- **DIRECTIONS**: Could you copy, word for word, only the lines from the one containing "C1: 470pF (U1/in-, VA)" through the last line of the records below, both included?

- **RECORDS**:
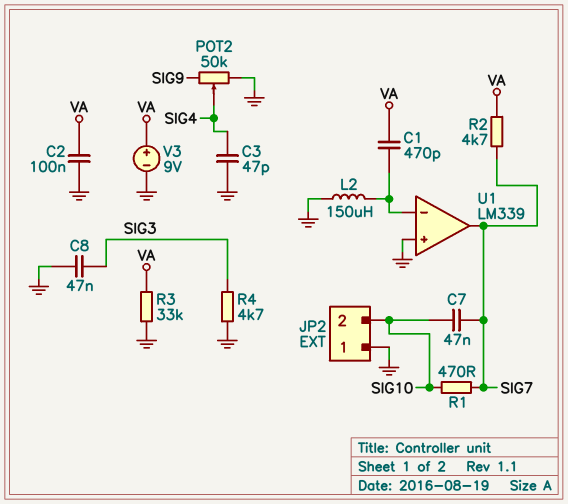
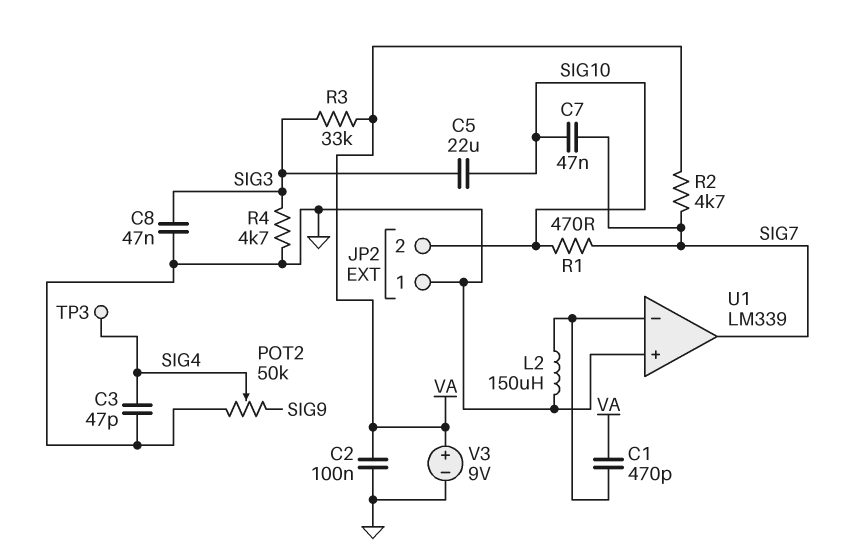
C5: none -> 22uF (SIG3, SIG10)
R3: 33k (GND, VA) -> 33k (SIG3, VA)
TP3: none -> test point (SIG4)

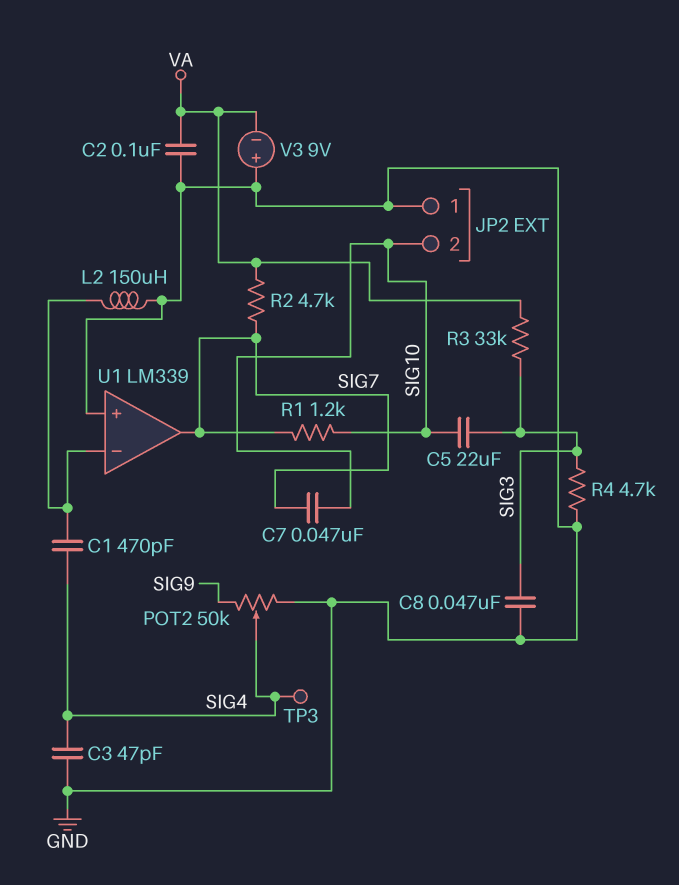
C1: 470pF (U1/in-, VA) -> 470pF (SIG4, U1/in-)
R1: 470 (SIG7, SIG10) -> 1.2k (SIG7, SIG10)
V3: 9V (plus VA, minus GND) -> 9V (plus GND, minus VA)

- **THE COMPLETED TASK**:
C1: 470pF (U1/in-, VA) -> 470pF (SIG4, U1/in-)
R1: 470 (SIG7, SIG10) -> 1.2k (SIG7, SIG10)
V3: 9V (plus VA, minus GND) -> 9V (plus GND, minus VA)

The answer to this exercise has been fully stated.